Records shown.
BEGIN
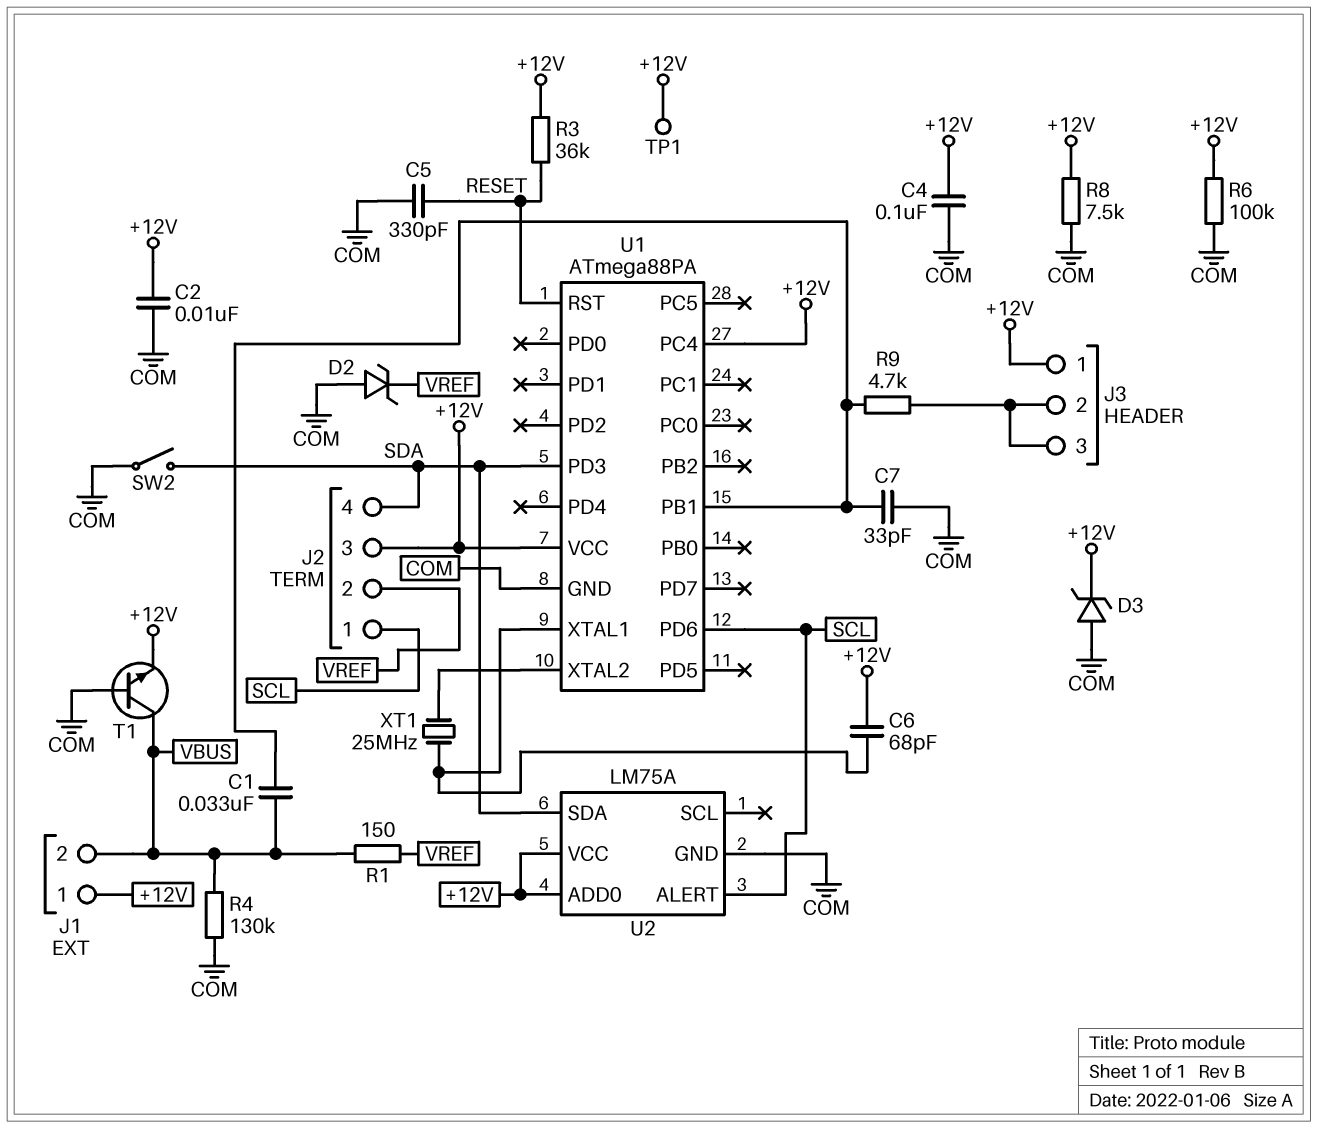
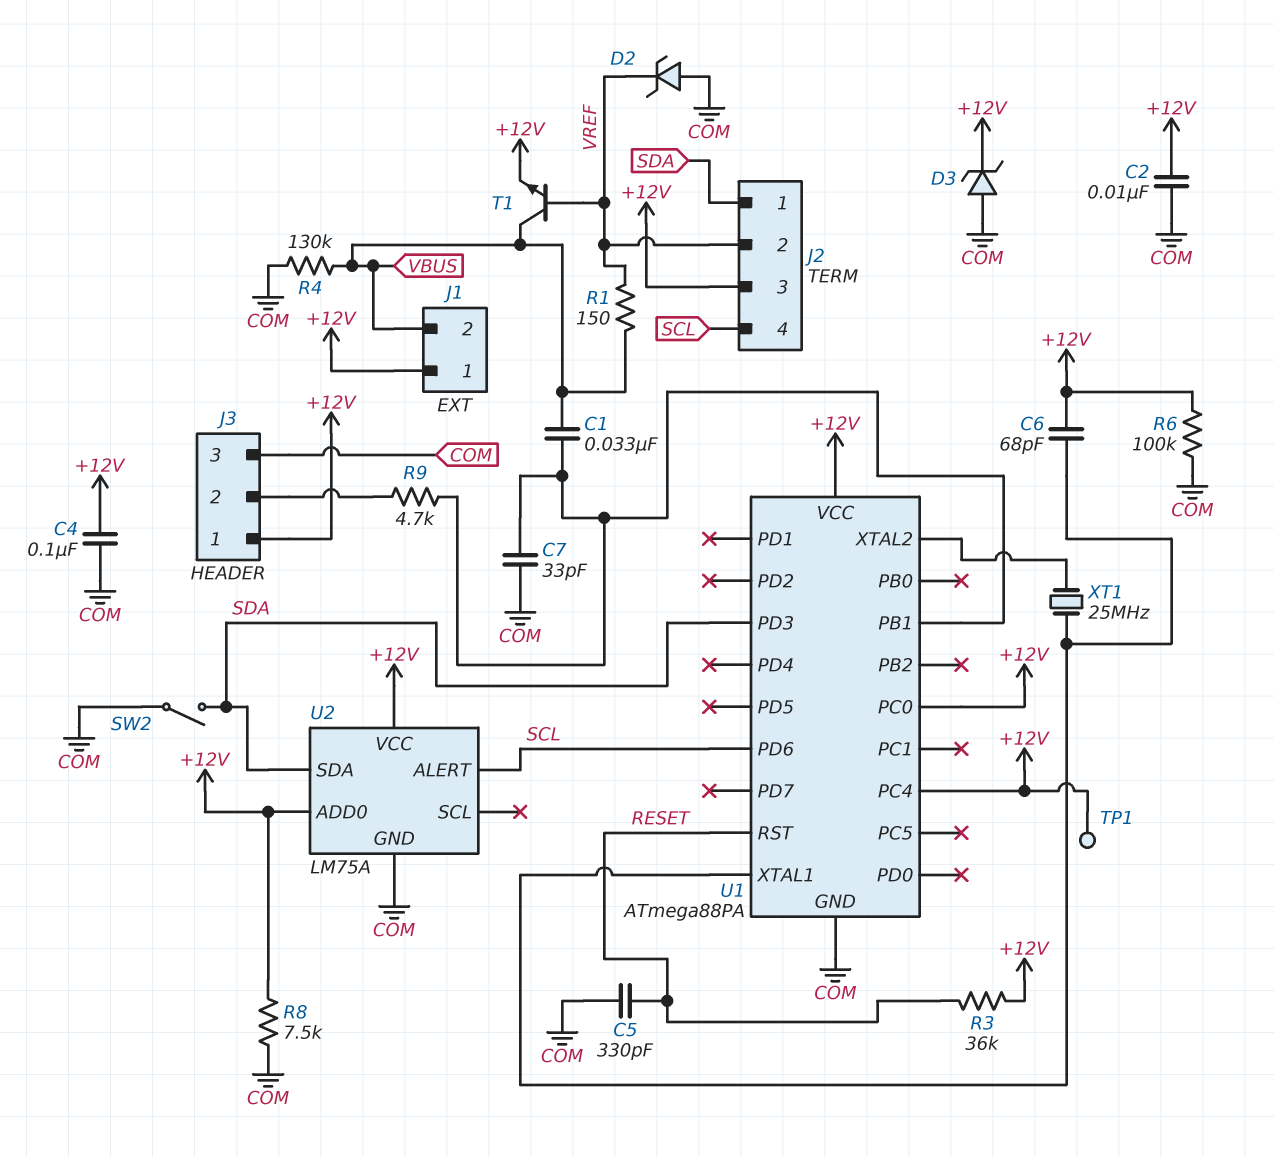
J2 pin 1: SCL -> SDA
J2 pin 4: SDA -> SCL
J3 pin 3: J3/2 -> COM
T1: NPN (B COM, C VBUS, E +12V) -> NPN (B VREF, C VBUS, E +12V)
U1 pin PC0: none -> +12V

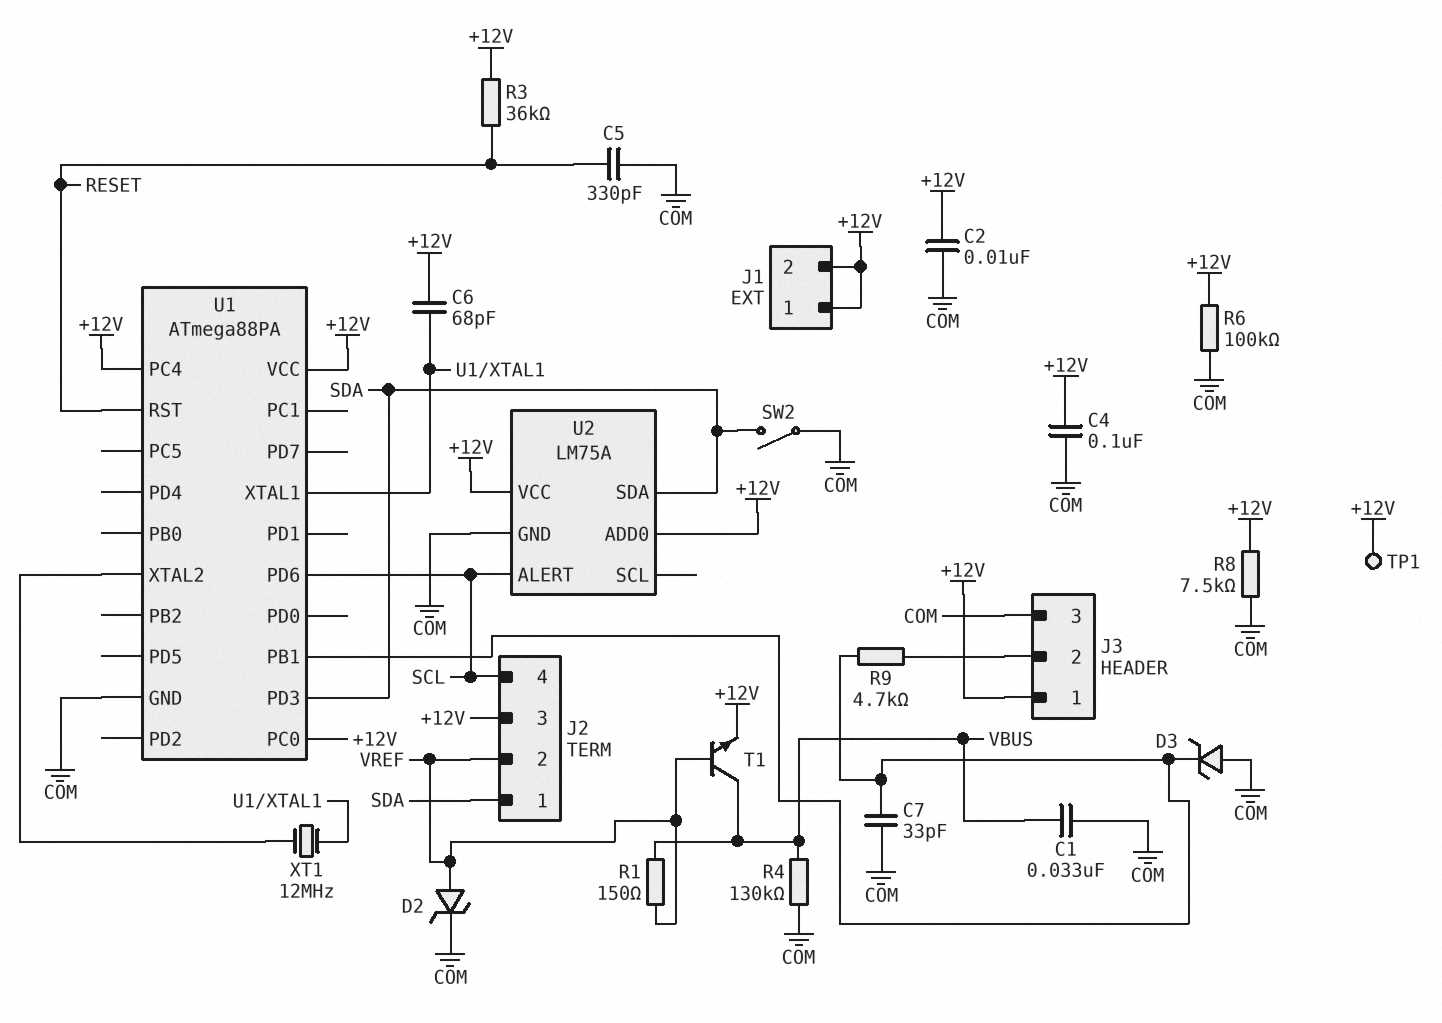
C1: 33nF (U1/PB1, VBUS) -> 33nF (COM, VBUS)
D2: zener (A COM, K VREF) -> zener (A VREF, K COM)
D3: zener (A COM, K +12V) -> zener (A COM, K U1/PB1)
J1 pin 2: VBUS -> +12V
XT1: 25MHz (U1/XTAL1, U1/XTAL2) -> 12MHz (U1/XTAL1, U1/XTAL2)

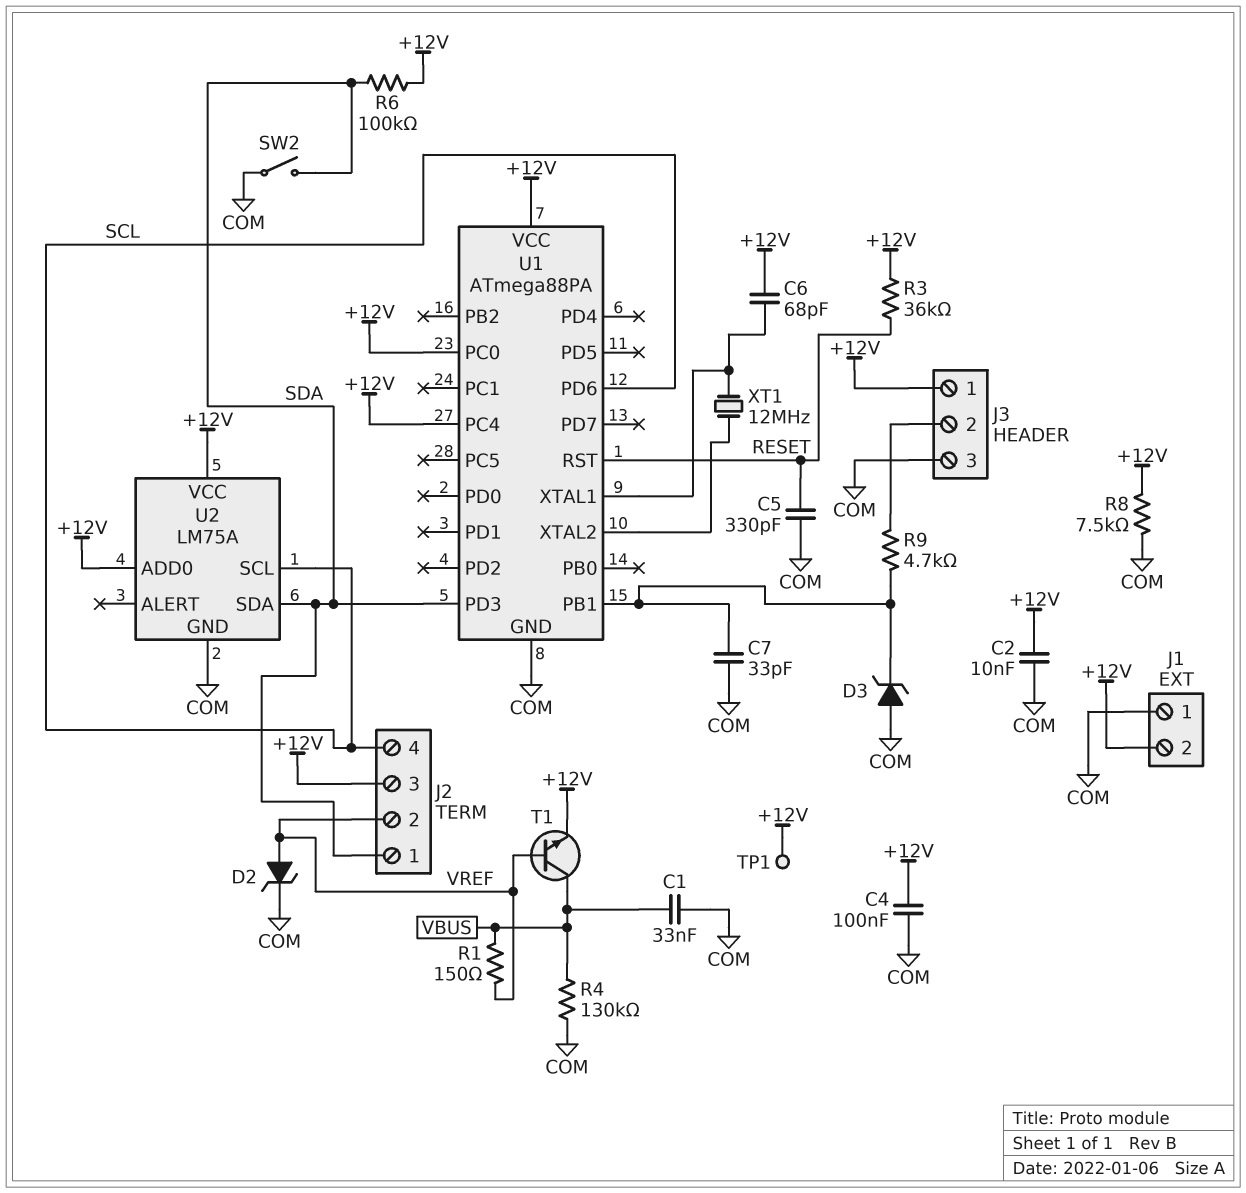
J1 pin 1: +12V -> COM
R6: 100k (+12V, COM) -> 100k (+12V, SDA)
U2 pin ALERT: SCL -> none
U2 pin SCL: none -> SCL

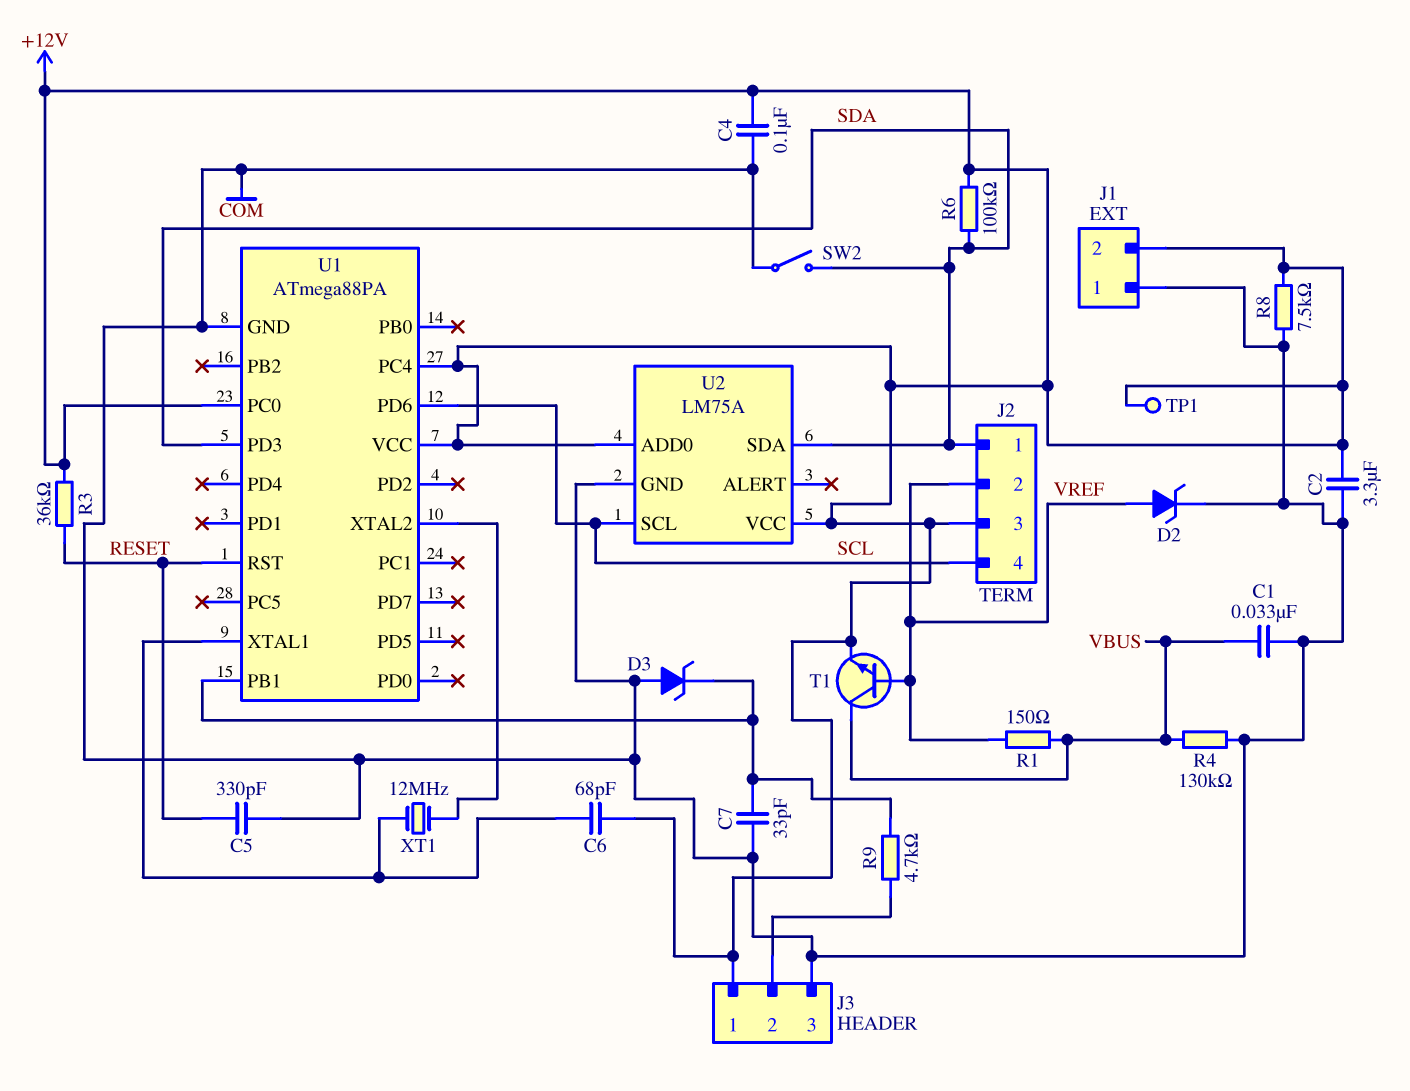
C2: 10nF (+12V, COM) -> 3.3uF (+12V, COM)

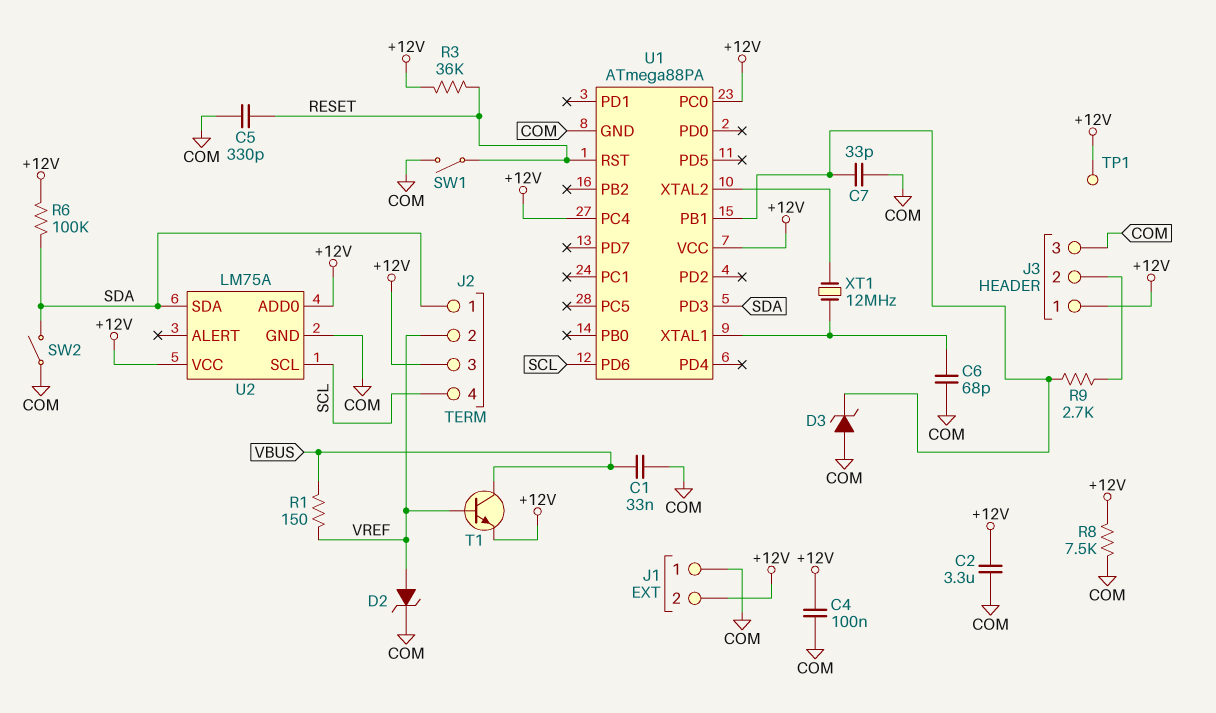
C6: 68pF (+12V, U1/XTAL1) -> 68pF (COM, U1/XTAL1)
R4: 130k (COM, VBUS) -> none
R9: 4.7k (J3/2, U1/PB1) -> 2.7k (J3/2, U1/PB1)
SW1: none -> switch (COM, RESET)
END
What is being asked. Without any pictures, please write out the lines from the one containing "U1 pin PC0: none -> +12V" through the final line of the data, exactly and inclusive of both ends.

Result below.
U1 pin PC0: none -> +12V

C1: 33nF (U1/PB1, VBUS) -> 33nF (COM, VBUS)
D2: zener (A COM, K VREF) -> zener (A VREF, K COM)
D3: zener (A COM, K +12V) -> zener (A COM, K U1/PB1)
J1 pin 2: VBUS -> +12V
XT1: 25MHz (U1/XTAL1, U1/XTAL2) -> 12MHz (U1/XTAL1, U1/XTAL2)

J1 pin 1: +12V -> COM
R6: 100k (+12V, COM) -> 100k (+12V, SDA)
U2 pin ALERT: SCL -> none
U2 pin SCL: none -> SCL

C2: 10nF (+12V, COM) -> 3.3uF (+12V, COM)

C6: 68pF (+12V, U1/XTAL1) -> 68pF (COM, U1/XTAL1)
R4: 130k (COM, VBUS) -> none
R9: 4.7k (J3/2, U1/PB1) -> 2.7k (J3/2, U1/PB1)
SW1: none -> switch (COM, RESET)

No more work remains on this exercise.